**Task description:** With the images removed, write out every line below exactly.

**Recorded data:**

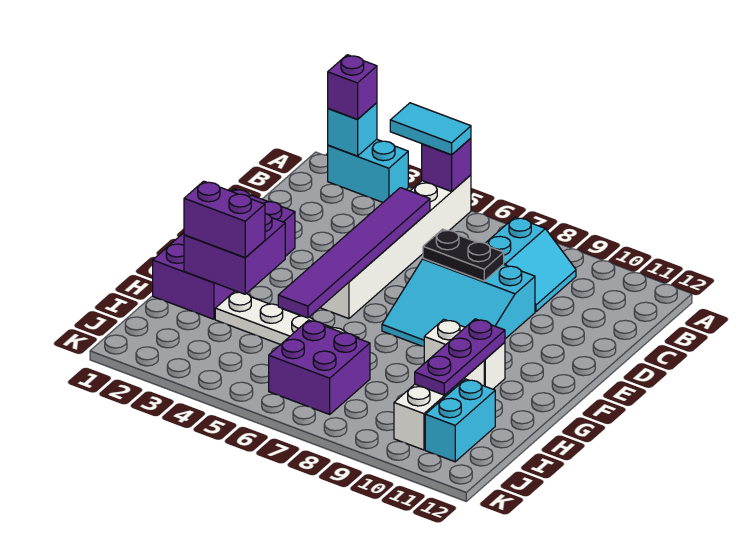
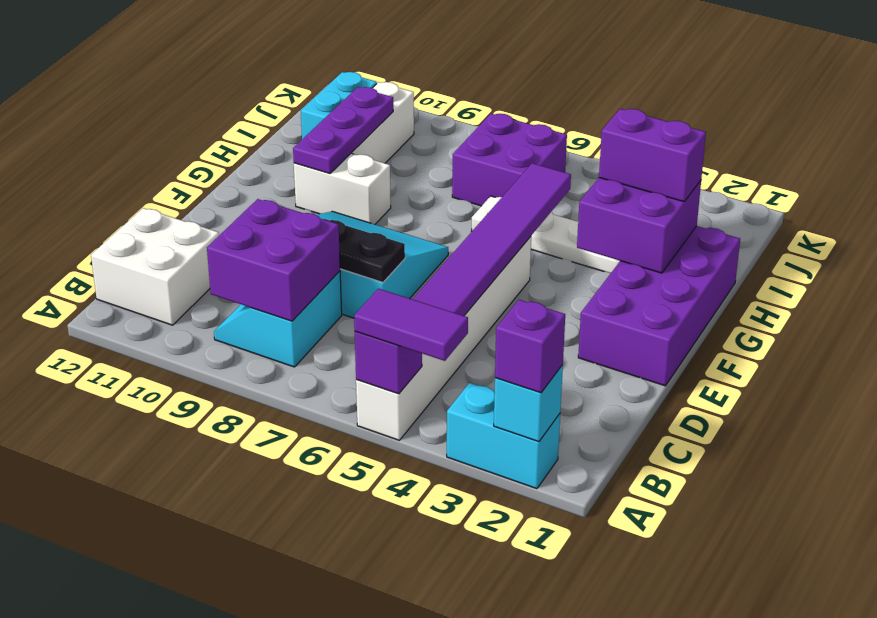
cyan tile A4:A5 level 3 -> purple tile A4:A5 level 3
none -> purple brick B8:C9 level 2
none -> white brick B11:C12 level 1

**Result below:**
cyan tile A4:A5 level 3 -> purple tile A4:A5 level 3
none -> purple brick B8:C9 level 2
none -> white brick B11:C12 level 1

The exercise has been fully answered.